DATA:
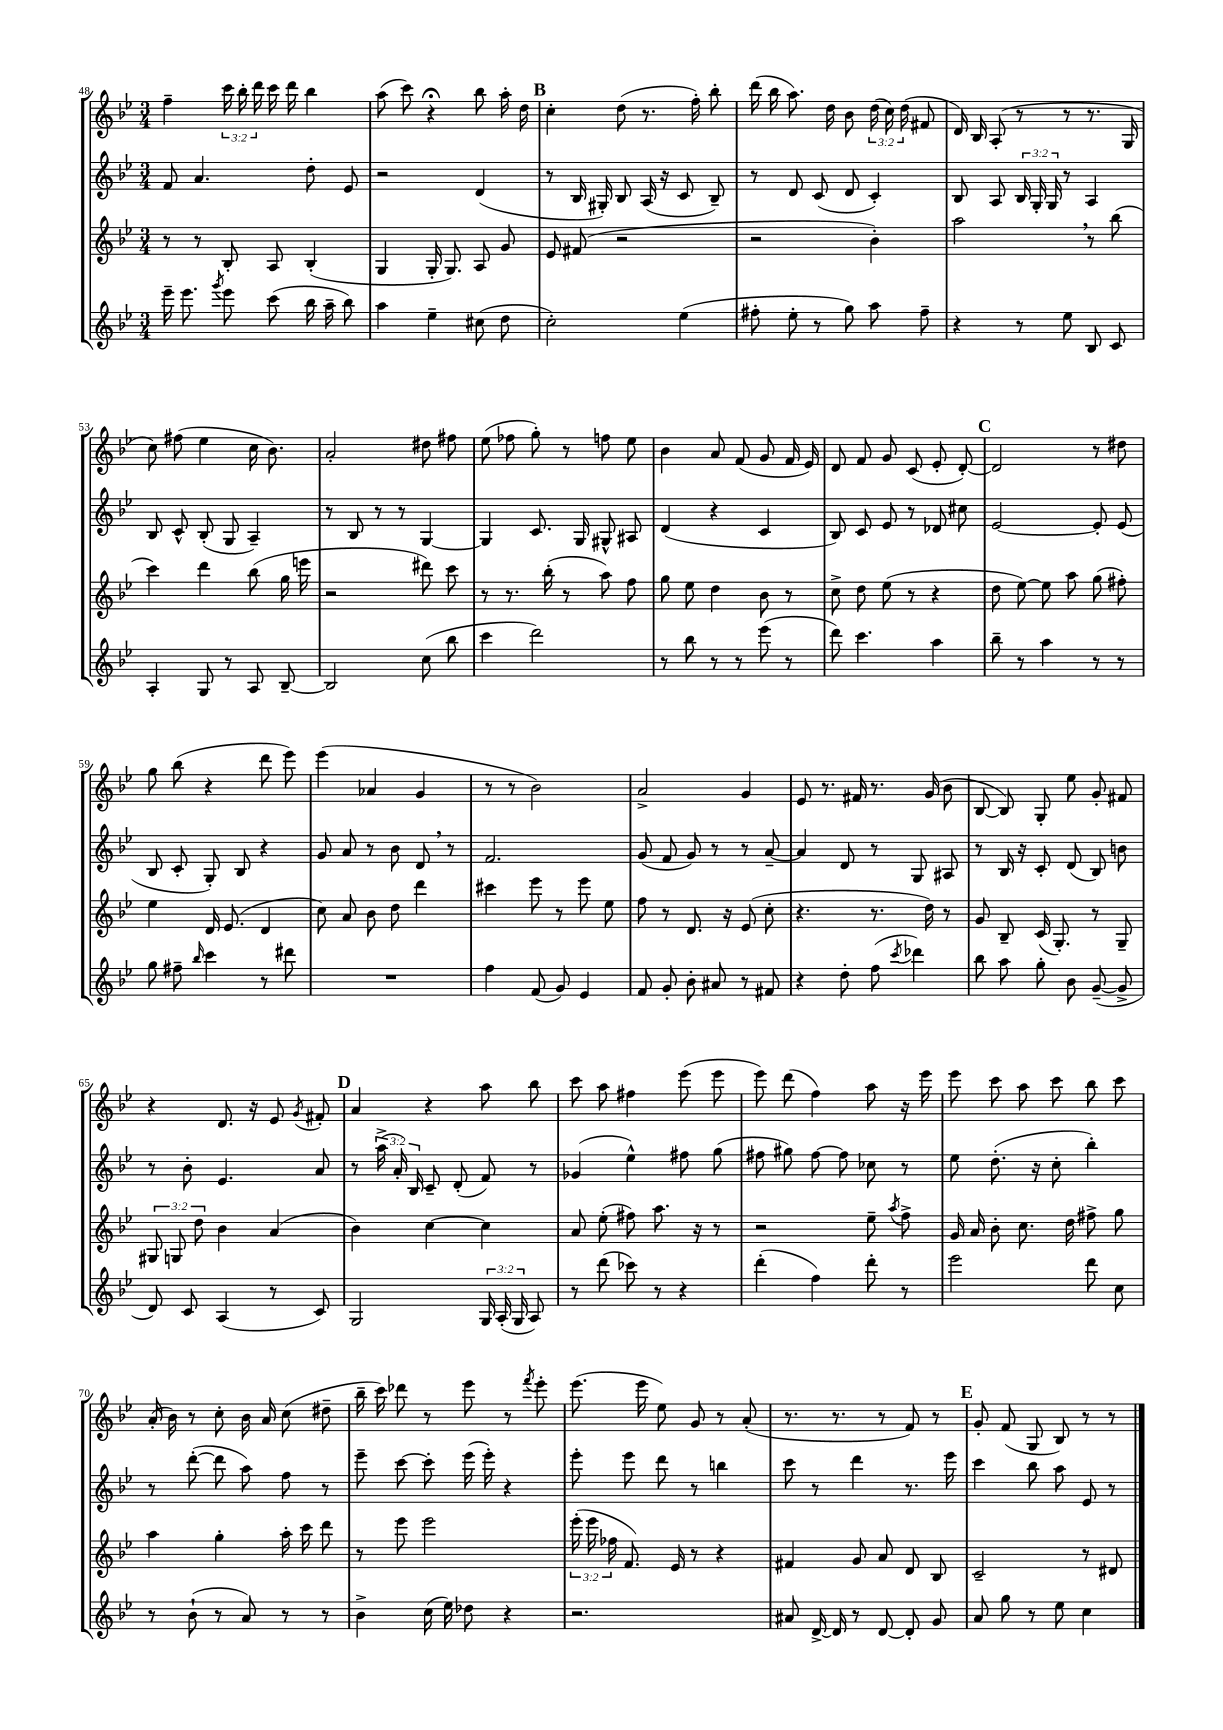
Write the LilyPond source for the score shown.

<<
\new StaffGroup <<
\new Staff = "s0" {
    \clef treble \key bes \major \numericTimeSignature \time 3/4 \override Staff.TupletNumber.text = #tuplet-number::calc-fraction-text
    \autoBeamOff f''4-- \tuplet 3/2 { c'''16 bes''16-. d'''16 } c'''16 d'''16 bes''4 |
    a''8( c'''8) r4\fermata bes''8 a''16-. d''16 |
    \mark \markup { \bold "B" } c''4-. d''8( r8. f''16-.) bes''8-. |
    d'''16( bes''16 a''8.) d''16 bes'8 \tuplet 3/2 { d''16( c''16) d''16( } fis'8 |
    d'16) bes16 a8-.( r8 r8 r8. g16 |
    c''8) fis''8( ees''4 c''16 bes'8.) |
    a'2-. dis''8 fis''8 |
    ees''8( fes''8 g''8-.) r8 f''8 ees''8 |
    bes'4 a'8 f'8( g'8 f'16 ees'16) |
    d'8 f'8 g'8 c'8( ees'8-. d'8~-.) |
    \mark \markup { \bold "C" } d'2 r8 dis''8 |
    g''8 bes''8( r4 d'''8 ees'''8) |
    ees'''4( aes'4 g'4 |
    r8 r8 bes'2) |
    a'2-> g'4 |
    ees'8 r8. fis'16 r8. g'16( bes'8 |
    bes8~ bes8) g8-. ees''8 g'8-. fis'8 |
    r4 d'8. r16 ees'8 \acciaccatura { g'8 } fis'8-. |
    \mark \markup { \bold "D" } a'4 r4 a''8 bes''8 |
    c'''8 a''8 fis''4 ees'''8( ees'''8 |
    ees'''8) d'''8( f''4) a''8 r16 ees'''16 |
    ees'''8 c'''8 a''8 c'''8 bes''8 c'''8 |
    a'16-.( bes'16) r8 c''8-. bes'16 a'16 c''8( dis''8-- |
    bes''16-- c'''16) des'''8 r8 ees'''8 r8 \acciaccatura { f'''8 } ees'''8-. |
    ees'''8.( ees'''16 ees''8) g'8 r8 a'8-.( |
    r8. r8. r8 f'8) r8 |
    \mark \markup { \bold "E" } g'8-. f'8( g8 bes8) r8 r8 \bar "|." |
}
\new Staff = "s1" {
    \clef treble \key bes \major \numericTimeSignature \time 3/4 \override Staff.TupletNumber.text = #tuplet-number::calc-fraction-text
    \autoBeamOff f'8 a'4. d''8-. ees'8 |
    r2 d'4( |
    \mark \markup { \bold "B" } r8 bes16 gis16-.) bes8 a16( r16 c'8 bes8--) |
    r8 d'8 c'8( d'8 c'4-.) |
    bes8 a8 \tuplet 3/2 { bes16 g16-. g16 } r8 a4 |
    bes8 c'8-^ bes8-.( g8 a4--) |
    r8 bes8 r8 r8 g4~ |
    g4 c'8. g16 gis8-^ ais8 |
    d'4( r4 c'4 |
    bes8) c'8 ees'8 r8 des'8 cis''8 |
    \mark \markup { \bold "C" } ees'2~ ees'8-. ees'8( |
    bes8 c'8-. g8-.) bes8 r4 |
    g'8 a'8 r8 bes'8 d'8 \breathe r8 |
    f'2. |
    g'8( f'8 g'8) r8 r8 a'8~-- |
    a'4 d'8 r8 g8 ais8 |
    r8 bes16 r16 c'8-. d'8( bes8) b'8 |
    r8 bes'8-. ees'4. a'8 |
    \mark \markup { \bold "D" } r8 \tuplet 3/2 { a''16->( a'16-.) bes16 } c'8-- d'8-.( f'8) r8 |
    ges'4( ees''4-^) fis''8 g''8( |
    fis''8 gis''8) fis''8~ fis''8 ces''8 r8 |
    ees''8 d''8.-.( r16 c''8-. bes''4-.) |
    r8 d'''8~-.( d'''8 a''8) f''8 r8 |
    ees'''8-- c'''8~ c'''8-. ees'''16( ees'''16-.) r4 |
    ees'''8-. ees'''8 d'''8 r8 b''4 |
    c'''8 r8 d'''4 r8. ees'''16 |
    \mark \markup { \bold "E" } c'''4 bes''8 a''8 ees'8 r8 \bar "|." |
}
\new Staff = "s2" {
    \clef treble \key bes \major \numericTimeSignature \time 3/4 \override Staff.TupletNumber.text = #tuplet-number::calc-fraction-text
    \autoBeamOff r8 r8 bes8-. a8 bes4-.( |
    g4 g16-. g8.) a8 g'8 |
    \mark \markup { \bold "B" } ees'8 fis'8( r2 |
    r2 bes'4-.) |
    a''2 \breathe r8 bes''8( |
    c'''4) d'''4 bes''8( g''16 e'''16 |
    r2 dis'''8) c'''8 |
    r8 r8. bes''16-.( r8 a''8) f''8 |
    g''8 ees''8 d''4 bes'8 r8 |
    c''8-> d''8 ees''8( r8 r4 |
    \mark \markup { \bold "C" } d''8 ees''8~) ees''8 a''8 g''8( fis''8-.) |
    ees''4 d'16 ees'8.( d'4 |
    c''8) a'8 bes'8 d''8 d'''4 |
    cis'''4 ees'''8 r8 ees'''8 ees''8 |
    f''8 r8 d'8. r16 ees'8( c''8-. |
    r4. r8. d''16) r8 |
    g'8 bes8-- c'16( g8.-.) r8 g8-- |
    \tuplet 3/2 { gis8 g8 d''8 } bes'4 a'4( |
    \mark \markup { \bold "D" } bes'4) c''4~ c''4 |
    a'8 ees''8-.( fis''8) a''8. r16 r8 |
    r2 ees''8-- \acciaccatura { a''8 } f''8-> |
    g'16 a'16 bes'8-. c''8. d''16 fis''8-> g''8 |
    a''4 g''4-. a''16-. c'''16 d'''8 |
    r8 ees'''8 ees'''2 |
    \tuplet 3/2 { ees'''16-.( ees'''16 fes''16 } f'8.) ees'16 r8 r4 |
    fis'4 g'8 a'8 d'8 bes8 |
    \mark \markup { \bold "E" } c'2-- r8 dis'8 \bar "|." |
}
\new Staff = "s3" {
    \clef treble \key bes \major \numericTimeSignature \time 3/4 \override Staff.TupletNumber.text = #tuplet-number::calc-fraction-text
    \autoBeamOff ees'''16-- ees'''8. \acciaccatura { g'''8 } ees'''8 c'''8( bes''16 a''16-- bes''8) |
    a''4 ees''4-- cis''8( d''8 |
    \mark \markup { \bold "B" } c''2-.) ees''4( |
    fis''8-. ees''8-. r8 g''8) a''8 fis''8-- |
    r4 r8 ees''8 bes8 c'8 |
    a4-. g8 r8 a8 bes8~-- |
    bes2 c''8( bes''8 |
    c'''4 d'''2) |
    r8 bes''8 r8 r8 ees'''8( r8 |
    d'''8) c'''4. a''4 |
    \mark \markup { \bold "C" } bes''8-- r8 a''4 r8 r8 |
    g''8 fis''8-- \grace { bes''16 } c'''4 r8 dis'''8 |
    R2. |
    f''4 f'8( g'8) ees'4 |
    f'8 g'8-. bes'8-. ais'8 r8 fis'8 |
    r4 d''8-. f''8( \acciaccatura { c'''8 } des'''4) |
    bes''8 a''8 g''8-. bes'8 g'8~--( g'8-> |
    d'8) c'8 a4( r8 c'8) |
    \mark \markup { \bold "D" } g2 \tuplet 3/2 { g16 a16-.( g16 } a8) |
    r8 d'''8( ces'''8) r8 r4 |
    d'''4-.( f''4) d'''8-. r8 |
    ees'''2 d'''8 c''8 |
    r8 bes'8-!( r8 a'8) r8 r8 |
    bes'4-> c''16( ees''16) des''8 r4 |
    r2. |
    ais'8 d'16~-> d'16 r8 d'8~ d'8-. g'8 |
    \mark \markup { \bold "E" } a'8 g''8 r8 ees''8 c''4 \bar "|." |
}
>>
>>
\layout { \context { \Score currentBarNumber = #48 } }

WHAT IS NEEDED:
Which lines above contain the string "acciaccatura"? Pull out each of them in full.

WRITTEN REPLY:
    r4 d'8. r16 ees'8 \acciaccatura { g'8 } fis'8-. |
    bes''16-- c'''16) des'''8 r8 ees'''8 r8 \acciaccatura { f'''8 } ees'''8-. |
    r2 ees''8-- \acciaccatura { a''8 } f''8-> |
    \autoBeamOff ees'''16-- ees'''8. \acciaccatura { g'''8 } ees'''8 c'''8( bes''16 a''16-- bes''8) |
    r4 d''8-. f''8( \acciaccatura { c'''8 } des'''4) |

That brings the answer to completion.